(Coordinate-based object records)

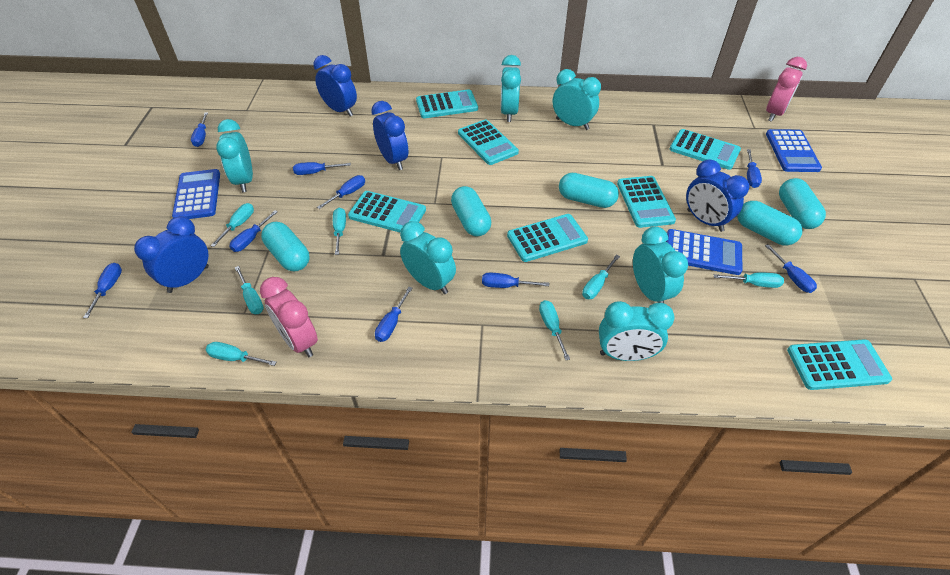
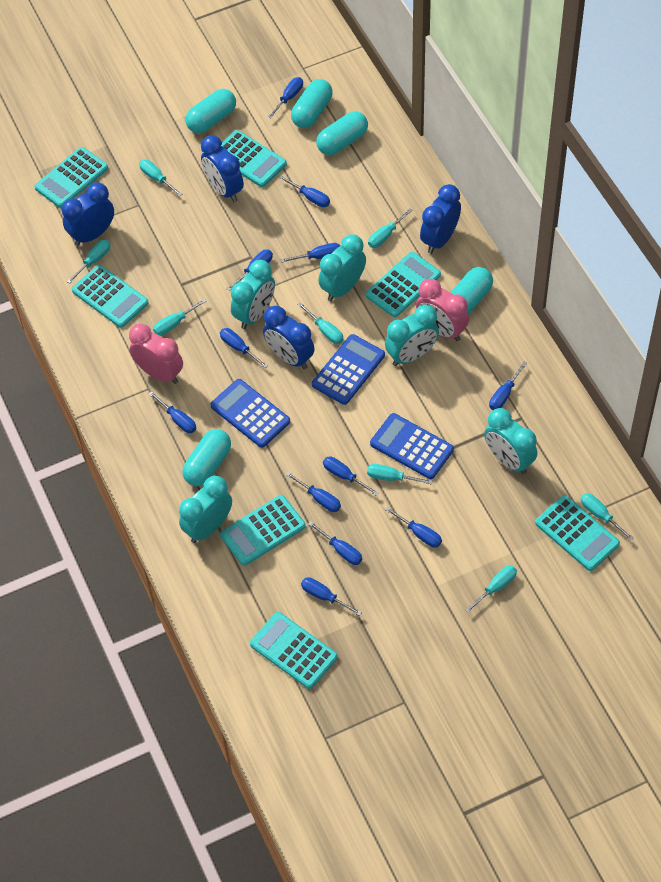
blue screwdriver: 9 -> 12
turquoise clock: 6 -> 5
turquoise screwdriver: 7 -> 8

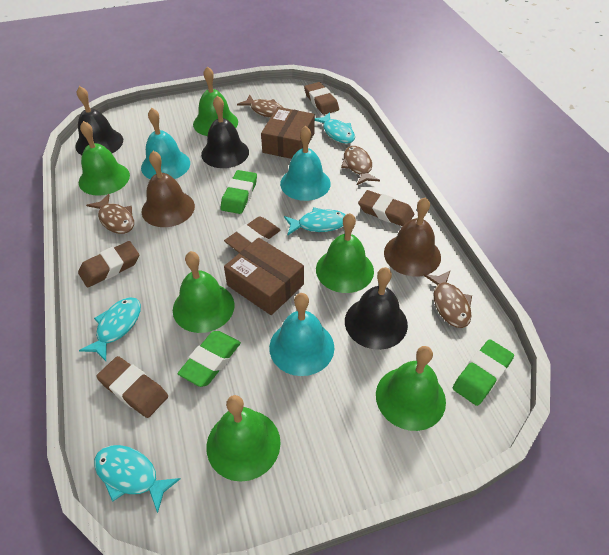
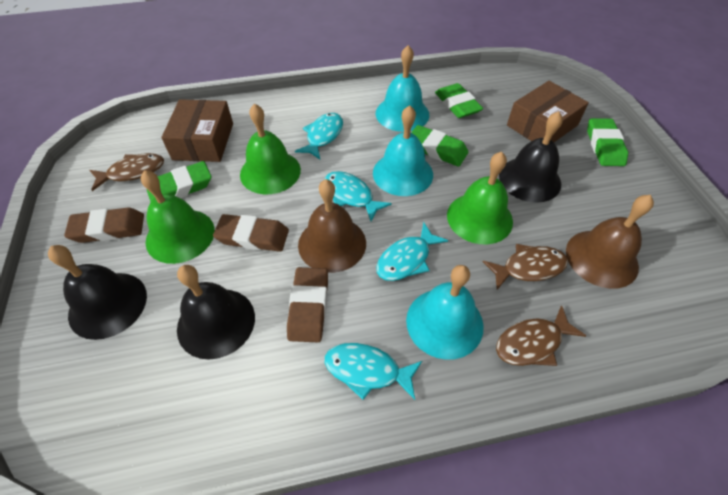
brown eraser: 5 -> 3
brown fish: 4 -> 3
green bell: 6 -> 3
green eraser: 3 -> 4

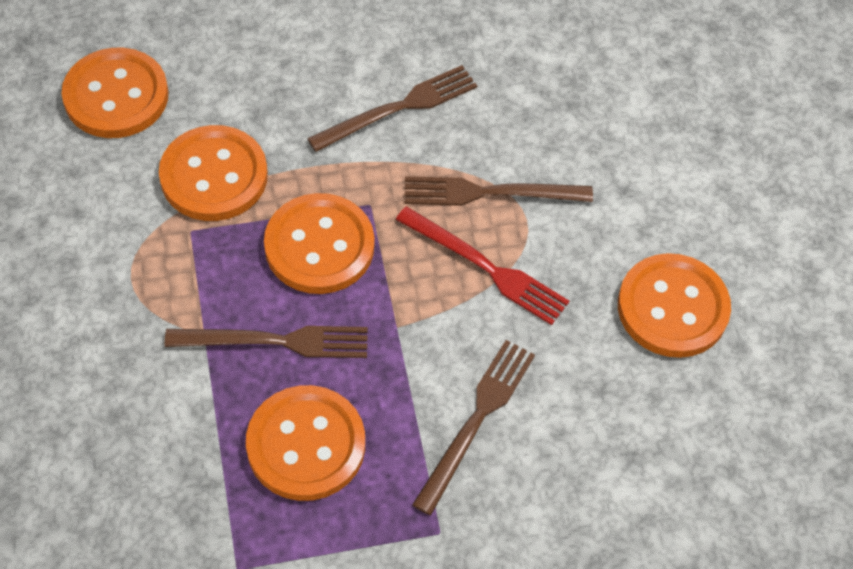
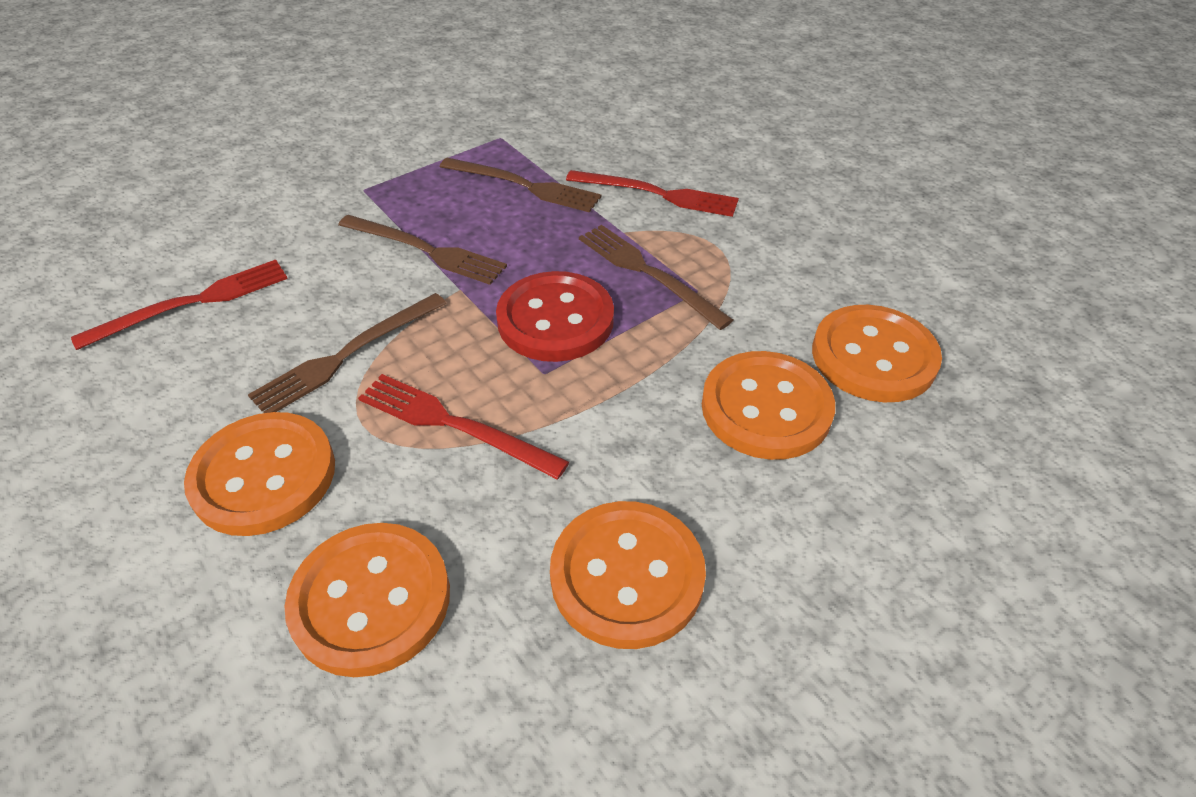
red button: 0 -> 1
red fork: 1 -> 3

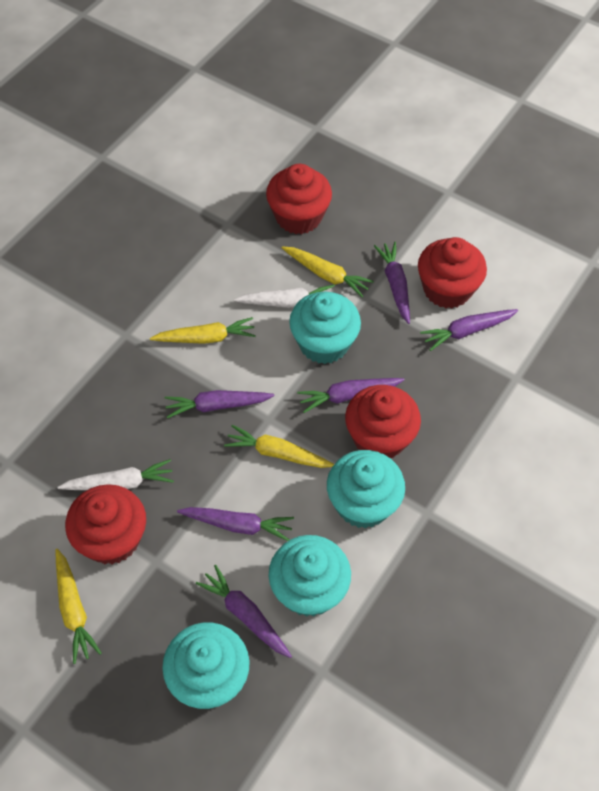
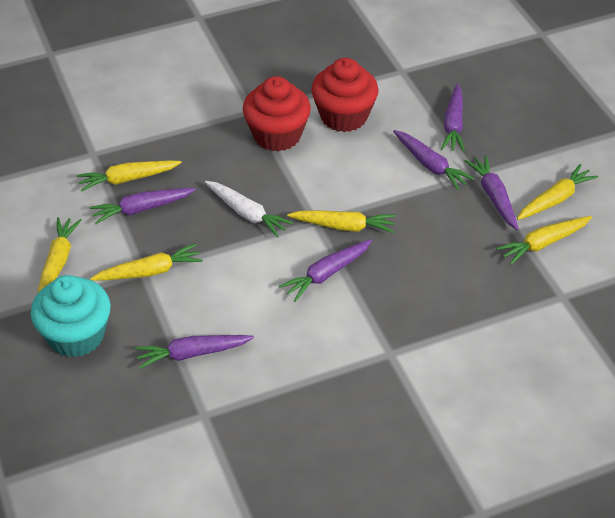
red cupcake: 4 -> 2
turquoise cupcake: 4 -> 1
white carrot: 2 -> 1
yellow carrot: 4 -> 6

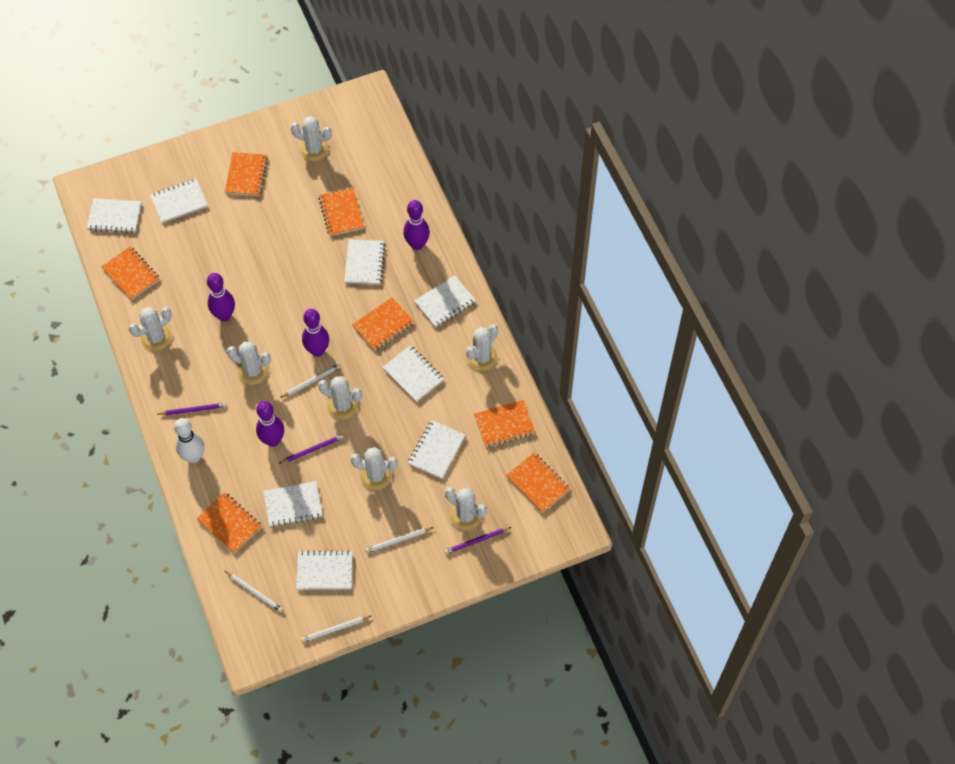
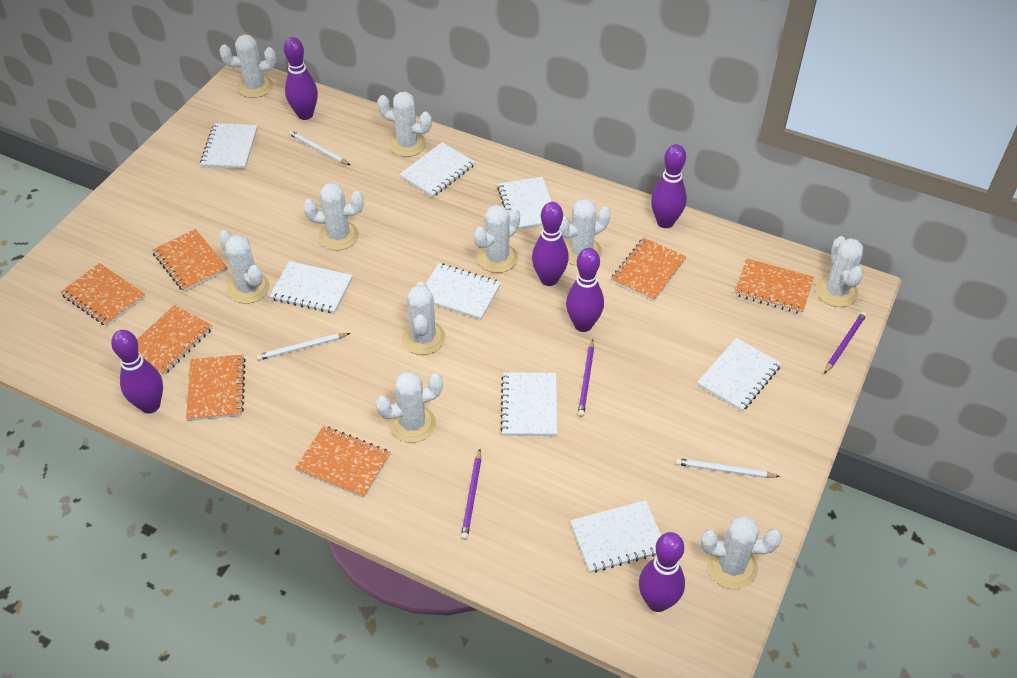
purple bowling pin: 4 -> 6
white bowling pin: 1 -> 0
white cactus: 7 -> 10
white pencil: 4 -> 3

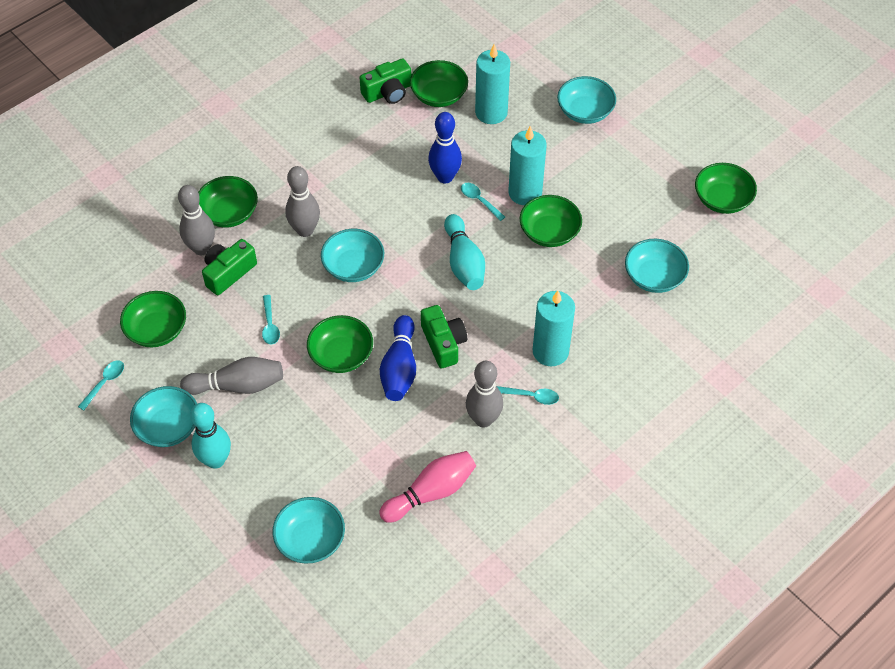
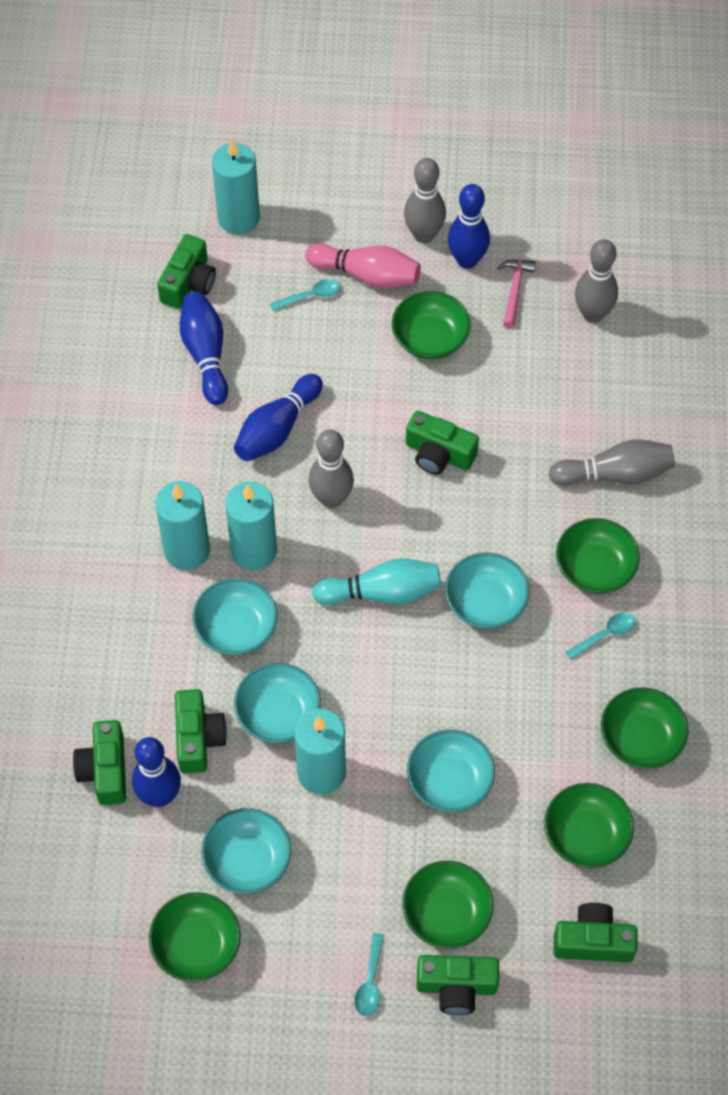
blue bowling pin: 2 -> 4
green camera: 3 -> 6
pink hammer: 0 -> 1
turquoise bowling pin: 2 -> 1
turquoise candle: 3 -> 4
turquoise spoon: 4 -> 3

**What the task asks**
Beginning with the line that contains "green eraser: 3 -> 4" in the data above, please copy each line exactly until the last line, both ends included, skipping any pictures.

**Response area**
green eraser: 3 -> 4

red button: 0 -> 1
red fork: 1 -> 3

red cupcake: 4 -> 2
turquoise cupcake: 4 -> 1
white carrot: 2 -> 1
yellow carrot: 4 -> 6

purple bowling pin: 4 -> 6
white bowling pin: 1 -> 0
white cactus: 7 -> 10
white pencil: 4 -> 3

blue bowling pin: 2 -> 4
green camera: 3 -> 6
pink hammer: 0 -> 1
turquoise bowling pin: 2 -> 1
turquoise candle: 3 -> 4
turquoise spoon: 4 -> 3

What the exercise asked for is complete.